------ Source material

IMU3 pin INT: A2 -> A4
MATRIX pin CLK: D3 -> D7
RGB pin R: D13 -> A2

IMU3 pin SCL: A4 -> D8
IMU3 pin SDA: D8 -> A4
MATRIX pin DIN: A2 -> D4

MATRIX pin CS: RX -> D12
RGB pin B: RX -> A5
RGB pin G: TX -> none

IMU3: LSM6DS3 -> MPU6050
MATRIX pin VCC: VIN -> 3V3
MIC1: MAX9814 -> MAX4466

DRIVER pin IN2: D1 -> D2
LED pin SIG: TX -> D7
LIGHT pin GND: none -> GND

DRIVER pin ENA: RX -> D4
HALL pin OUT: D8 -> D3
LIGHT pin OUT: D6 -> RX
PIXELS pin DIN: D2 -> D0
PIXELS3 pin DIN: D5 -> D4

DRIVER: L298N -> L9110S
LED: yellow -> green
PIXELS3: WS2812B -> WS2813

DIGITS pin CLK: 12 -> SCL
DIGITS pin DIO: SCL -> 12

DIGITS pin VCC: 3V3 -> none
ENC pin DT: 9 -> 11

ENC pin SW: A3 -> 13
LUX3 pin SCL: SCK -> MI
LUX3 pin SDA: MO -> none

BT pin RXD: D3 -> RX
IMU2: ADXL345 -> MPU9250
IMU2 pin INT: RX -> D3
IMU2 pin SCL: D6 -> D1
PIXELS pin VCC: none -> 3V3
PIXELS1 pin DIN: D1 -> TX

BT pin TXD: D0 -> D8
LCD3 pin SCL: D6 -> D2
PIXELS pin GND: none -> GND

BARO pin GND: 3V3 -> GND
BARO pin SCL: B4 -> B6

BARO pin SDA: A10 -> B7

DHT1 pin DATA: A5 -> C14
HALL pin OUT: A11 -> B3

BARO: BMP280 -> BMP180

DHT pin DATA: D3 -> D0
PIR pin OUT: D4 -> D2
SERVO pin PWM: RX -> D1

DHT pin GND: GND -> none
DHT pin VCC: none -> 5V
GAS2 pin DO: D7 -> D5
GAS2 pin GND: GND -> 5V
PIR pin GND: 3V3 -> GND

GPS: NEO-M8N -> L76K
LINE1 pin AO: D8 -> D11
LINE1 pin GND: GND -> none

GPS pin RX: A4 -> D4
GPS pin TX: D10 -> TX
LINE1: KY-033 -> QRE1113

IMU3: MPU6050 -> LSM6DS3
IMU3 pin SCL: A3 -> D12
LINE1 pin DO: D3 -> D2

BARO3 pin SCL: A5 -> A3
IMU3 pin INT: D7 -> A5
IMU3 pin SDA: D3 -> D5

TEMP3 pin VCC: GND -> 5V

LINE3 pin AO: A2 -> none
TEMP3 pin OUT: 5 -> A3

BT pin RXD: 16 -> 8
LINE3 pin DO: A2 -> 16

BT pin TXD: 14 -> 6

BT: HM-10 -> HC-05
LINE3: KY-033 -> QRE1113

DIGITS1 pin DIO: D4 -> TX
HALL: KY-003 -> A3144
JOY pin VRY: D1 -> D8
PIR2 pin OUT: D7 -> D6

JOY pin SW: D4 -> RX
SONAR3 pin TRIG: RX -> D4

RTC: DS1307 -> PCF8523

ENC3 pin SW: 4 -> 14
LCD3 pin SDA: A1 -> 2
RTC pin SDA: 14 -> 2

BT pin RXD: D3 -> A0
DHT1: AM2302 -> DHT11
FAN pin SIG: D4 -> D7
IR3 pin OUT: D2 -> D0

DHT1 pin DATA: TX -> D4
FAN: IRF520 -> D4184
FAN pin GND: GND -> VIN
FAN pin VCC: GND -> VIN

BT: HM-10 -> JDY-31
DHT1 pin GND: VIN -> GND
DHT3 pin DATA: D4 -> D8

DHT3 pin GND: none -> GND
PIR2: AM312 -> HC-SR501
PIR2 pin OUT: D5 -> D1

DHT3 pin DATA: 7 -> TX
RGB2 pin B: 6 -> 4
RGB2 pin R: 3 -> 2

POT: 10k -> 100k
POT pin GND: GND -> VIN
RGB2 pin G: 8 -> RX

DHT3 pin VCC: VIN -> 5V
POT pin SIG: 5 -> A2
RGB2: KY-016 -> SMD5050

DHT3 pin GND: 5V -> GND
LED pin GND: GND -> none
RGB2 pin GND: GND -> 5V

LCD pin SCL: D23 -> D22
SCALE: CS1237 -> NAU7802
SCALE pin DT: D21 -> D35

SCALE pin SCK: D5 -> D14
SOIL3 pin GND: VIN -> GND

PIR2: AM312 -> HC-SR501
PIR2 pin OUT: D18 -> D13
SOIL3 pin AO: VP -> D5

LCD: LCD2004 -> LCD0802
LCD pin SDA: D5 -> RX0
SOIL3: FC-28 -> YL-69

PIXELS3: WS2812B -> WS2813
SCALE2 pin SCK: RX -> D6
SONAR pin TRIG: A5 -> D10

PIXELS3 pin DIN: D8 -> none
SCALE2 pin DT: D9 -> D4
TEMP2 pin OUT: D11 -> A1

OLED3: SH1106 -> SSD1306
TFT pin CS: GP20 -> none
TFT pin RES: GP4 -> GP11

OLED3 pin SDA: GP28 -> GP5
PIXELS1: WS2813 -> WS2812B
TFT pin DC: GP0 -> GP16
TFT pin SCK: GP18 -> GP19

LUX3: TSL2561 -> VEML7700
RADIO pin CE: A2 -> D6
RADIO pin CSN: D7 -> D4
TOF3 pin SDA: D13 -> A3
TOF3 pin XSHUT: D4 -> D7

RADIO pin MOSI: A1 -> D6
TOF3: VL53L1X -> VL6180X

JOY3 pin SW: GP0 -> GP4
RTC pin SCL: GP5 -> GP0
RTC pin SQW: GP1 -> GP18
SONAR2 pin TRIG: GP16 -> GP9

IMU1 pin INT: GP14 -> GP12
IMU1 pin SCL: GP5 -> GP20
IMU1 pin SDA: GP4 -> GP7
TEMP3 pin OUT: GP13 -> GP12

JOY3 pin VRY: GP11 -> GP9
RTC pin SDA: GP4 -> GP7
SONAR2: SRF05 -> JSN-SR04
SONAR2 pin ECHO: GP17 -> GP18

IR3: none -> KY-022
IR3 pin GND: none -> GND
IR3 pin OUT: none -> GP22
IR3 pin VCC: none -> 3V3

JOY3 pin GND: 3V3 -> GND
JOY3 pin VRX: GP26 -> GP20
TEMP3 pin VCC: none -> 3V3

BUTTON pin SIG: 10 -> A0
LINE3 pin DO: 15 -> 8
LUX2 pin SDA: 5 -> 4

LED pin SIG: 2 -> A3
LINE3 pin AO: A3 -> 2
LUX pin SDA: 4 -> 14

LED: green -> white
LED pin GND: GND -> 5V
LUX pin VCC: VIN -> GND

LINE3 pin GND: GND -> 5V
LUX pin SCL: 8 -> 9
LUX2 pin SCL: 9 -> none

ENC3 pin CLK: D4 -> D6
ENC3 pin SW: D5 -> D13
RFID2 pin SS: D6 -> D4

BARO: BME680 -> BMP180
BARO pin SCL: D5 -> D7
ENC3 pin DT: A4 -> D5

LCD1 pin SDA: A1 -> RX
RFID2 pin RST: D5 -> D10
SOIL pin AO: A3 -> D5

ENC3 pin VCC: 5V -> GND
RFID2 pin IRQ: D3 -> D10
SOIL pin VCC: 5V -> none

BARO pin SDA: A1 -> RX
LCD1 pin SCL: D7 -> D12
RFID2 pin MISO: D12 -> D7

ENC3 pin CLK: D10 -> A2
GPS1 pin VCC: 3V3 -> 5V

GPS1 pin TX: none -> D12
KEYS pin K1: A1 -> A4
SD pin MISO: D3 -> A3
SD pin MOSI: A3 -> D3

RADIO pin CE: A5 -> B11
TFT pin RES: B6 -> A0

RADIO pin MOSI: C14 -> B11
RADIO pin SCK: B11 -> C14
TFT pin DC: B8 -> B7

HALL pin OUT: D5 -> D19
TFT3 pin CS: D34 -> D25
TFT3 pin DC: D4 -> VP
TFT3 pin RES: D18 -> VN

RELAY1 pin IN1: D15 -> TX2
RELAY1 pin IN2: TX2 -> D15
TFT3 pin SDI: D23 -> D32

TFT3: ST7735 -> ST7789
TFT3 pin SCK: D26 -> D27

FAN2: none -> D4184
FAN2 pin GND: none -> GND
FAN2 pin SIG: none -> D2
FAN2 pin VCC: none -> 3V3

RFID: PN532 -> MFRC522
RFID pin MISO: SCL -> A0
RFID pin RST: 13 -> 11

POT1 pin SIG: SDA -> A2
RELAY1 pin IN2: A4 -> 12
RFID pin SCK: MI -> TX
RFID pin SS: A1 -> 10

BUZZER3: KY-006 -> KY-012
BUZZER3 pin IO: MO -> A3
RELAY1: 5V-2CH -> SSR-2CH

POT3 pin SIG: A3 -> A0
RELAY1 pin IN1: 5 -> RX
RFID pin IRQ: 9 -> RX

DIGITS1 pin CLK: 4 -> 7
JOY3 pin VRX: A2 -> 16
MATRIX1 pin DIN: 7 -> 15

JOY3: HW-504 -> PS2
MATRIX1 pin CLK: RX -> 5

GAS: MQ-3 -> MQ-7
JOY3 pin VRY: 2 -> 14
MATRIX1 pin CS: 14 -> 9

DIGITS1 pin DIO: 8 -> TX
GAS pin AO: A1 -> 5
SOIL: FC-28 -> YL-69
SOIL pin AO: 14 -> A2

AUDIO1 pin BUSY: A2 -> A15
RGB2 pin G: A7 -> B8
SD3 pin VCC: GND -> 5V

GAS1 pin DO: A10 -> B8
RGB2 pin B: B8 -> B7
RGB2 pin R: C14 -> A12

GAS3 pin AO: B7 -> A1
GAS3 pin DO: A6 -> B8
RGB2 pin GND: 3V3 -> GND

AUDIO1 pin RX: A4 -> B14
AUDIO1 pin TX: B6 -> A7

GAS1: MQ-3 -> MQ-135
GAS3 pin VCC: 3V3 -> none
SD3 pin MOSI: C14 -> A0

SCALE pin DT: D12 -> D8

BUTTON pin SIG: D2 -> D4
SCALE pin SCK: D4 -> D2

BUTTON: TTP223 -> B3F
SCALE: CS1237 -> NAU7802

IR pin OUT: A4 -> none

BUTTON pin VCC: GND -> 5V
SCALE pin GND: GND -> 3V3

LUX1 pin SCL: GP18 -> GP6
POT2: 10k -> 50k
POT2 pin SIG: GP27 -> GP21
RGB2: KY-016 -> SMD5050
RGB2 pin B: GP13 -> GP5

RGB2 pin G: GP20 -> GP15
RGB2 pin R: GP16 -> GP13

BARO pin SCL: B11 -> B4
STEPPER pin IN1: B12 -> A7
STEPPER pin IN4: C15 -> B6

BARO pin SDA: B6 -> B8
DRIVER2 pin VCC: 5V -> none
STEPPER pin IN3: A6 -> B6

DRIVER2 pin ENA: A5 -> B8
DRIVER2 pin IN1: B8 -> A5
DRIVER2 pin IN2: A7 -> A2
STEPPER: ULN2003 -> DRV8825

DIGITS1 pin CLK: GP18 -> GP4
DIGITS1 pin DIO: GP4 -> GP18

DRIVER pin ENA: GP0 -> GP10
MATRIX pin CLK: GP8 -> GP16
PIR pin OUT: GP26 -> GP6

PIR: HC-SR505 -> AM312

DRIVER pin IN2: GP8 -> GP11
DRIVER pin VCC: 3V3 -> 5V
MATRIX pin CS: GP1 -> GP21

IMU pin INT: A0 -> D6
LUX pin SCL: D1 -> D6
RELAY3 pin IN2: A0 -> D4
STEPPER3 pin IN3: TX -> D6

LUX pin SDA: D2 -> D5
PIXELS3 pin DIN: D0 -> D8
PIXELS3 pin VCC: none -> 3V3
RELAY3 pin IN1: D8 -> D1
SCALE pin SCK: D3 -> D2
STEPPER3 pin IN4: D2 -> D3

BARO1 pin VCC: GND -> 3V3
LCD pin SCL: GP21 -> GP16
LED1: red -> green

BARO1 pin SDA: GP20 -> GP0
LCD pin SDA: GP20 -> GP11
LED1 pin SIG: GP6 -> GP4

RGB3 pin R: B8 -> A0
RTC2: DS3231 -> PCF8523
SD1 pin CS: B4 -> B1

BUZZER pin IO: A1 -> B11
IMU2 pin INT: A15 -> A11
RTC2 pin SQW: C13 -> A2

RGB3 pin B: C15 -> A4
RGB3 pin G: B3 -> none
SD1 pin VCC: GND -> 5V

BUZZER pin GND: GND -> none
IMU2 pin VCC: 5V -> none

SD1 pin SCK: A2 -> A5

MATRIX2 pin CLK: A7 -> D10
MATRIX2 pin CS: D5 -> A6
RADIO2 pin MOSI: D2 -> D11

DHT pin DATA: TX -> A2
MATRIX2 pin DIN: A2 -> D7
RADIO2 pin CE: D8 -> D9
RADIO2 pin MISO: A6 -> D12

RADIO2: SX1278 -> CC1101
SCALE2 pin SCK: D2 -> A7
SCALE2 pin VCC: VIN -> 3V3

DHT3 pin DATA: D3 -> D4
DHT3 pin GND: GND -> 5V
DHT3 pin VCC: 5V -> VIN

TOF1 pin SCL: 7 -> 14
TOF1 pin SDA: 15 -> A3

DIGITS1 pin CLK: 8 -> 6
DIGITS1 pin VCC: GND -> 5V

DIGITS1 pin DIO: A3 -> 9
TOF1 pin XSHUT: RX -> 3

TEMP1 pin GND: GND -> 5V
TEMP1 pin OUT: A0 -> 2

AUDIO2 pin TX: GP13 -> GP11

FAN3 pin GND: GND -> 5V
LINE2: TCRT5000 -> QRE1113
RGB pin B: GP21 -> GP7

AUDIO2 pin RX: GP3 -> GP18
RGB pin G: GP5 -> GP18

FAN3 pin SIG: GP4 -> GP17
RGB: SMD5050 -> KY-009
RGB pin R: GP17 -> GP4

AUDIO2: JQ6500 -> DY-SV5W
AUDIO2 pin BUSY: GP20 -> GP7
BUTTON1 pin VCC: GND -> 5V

------------

▶ [Exercise prompt]: Within the listing above, locate the line containing "LCD1 pin SDA: A1 -> RX" and the line containing "KEYS pin K1: A1 -> A4". Reproduce those two lines and all lines between them exactly, with nothing added.

▶ [Answer to this exercise]:
LCD1 pin SDA: A1 -> RX
RFID2 pin RST: D5 -> D10
SOIL pin AO: A3 -> D5

ENC3 pin VCC: 5V -> GND
RFID2 pin IRQ: D3 -> D10
SOIL pin VCC: 5V -> none

BARO pin SDA: A1 -> RX
LCD1 pin SCL: D7 -> D12
RFID2 pin MISO: D12 -> D7

ENC3 pin CLK: D10 -> A2
GPS1 pin VCC: 3V3 -> 5V

GPS1 pin TX: none -> D12
KEYS pin K1: A1 -> A4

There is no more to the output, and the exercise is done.